Objective.
Please quote the listing below, starting with its first line and stopping after the line that contains "Skopje: 2:41 -> 7:26", with both ends included.

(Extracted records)
════
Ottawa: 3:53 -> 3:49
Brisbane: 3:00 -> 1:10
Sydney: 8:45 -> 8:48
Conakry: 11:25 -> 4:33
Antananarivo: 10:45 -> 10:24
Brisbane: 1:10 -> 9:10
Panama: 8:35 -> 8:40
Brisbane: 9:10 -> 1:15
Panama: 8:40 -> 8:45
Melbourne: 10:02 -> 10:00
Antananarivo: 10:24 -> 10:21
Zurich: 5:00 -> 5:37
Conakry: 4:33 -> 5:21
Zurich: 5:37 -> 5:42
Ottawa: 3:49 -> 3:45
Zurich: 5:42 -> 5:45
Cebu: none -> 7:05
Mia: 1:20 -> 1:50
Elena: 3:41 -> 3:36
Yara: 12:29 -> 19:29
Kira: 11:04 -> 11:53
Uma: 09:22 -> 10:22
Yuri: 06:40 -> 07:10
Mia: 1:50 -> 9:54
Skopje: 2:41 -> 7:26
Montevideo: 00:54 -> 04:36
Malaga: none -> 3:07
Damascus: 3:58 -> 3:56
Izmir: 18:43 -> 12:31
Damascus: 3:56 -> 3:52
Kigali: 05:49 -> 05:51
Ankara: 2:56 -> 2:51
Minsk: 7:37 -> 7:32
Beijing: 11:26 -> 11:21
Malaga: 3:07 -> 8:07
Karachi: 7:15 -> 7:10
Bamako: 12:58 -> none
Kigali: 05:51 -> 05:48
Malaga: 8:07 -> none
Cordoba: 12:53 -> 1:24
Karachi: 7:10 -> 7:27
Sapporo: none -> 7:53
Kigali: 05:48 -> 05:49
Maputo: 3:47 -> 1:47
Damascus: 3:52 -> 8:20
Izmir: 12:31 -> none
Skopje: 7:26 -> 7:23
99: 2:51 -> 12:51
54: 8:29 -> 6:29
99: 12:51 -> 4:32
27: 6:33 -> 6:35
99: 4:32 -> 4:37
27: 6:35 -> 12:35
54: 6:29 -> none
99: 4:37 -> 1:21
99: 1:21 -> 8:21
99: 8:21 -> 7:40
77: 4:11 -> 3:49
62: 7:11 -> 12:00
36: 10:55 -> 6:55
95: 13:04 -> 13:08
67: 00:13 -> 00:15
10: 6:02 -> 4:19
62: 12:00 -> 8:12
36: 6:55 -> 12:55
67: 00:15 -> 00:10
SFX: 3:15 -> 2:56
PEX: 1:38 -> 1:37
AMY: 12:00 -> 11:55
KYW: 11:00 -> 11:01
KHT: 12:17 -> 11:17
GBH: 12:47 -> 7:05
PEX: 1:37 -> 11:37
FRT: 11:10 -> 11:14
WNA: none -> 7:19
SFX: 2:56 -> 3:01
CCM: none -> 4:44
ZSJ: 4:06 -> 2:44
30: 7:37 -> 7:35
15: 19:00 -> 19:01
════
Response to the task.
Ottawa: 3:53 -> 3:49
Brisbane: 3:00 -> 1:10
Sydney: 8:45 -> 8:48
Conakry: 11:25 -> 4:33
Antananarivo: 10:45 -> 10:24
Brisbane: 1:10 -> 9:10
Panama: 8:35 -> 8:40
Brisbane: 9:10 -> 1:15
Panama: 8:40 -> 8:45
Melbourne: 10:02 -> 10:00
Antananarivo: 10:24 -> 10:21
Zurich: 5:00 -> 5:37
Conakry: 4:33 -> 5:21
Zurich: 5:37 -> 5:42
Ottawa: 3:49 -> 3:45
Zurich: 5:42 -> 5:45
Cebu: none -> 7:05
Mia: 1:20 -> 1:50
Elena: 3:41 -> 3:36
Yara: 12:29 -> 19:29
Kira: 11:04 -> 11:53
Uma: 09:22 -> 10:22
Yuri: 06:40 -> 07:10
Mia: 1:50 -> 9:54
Skopje: 2:41 -> 7:26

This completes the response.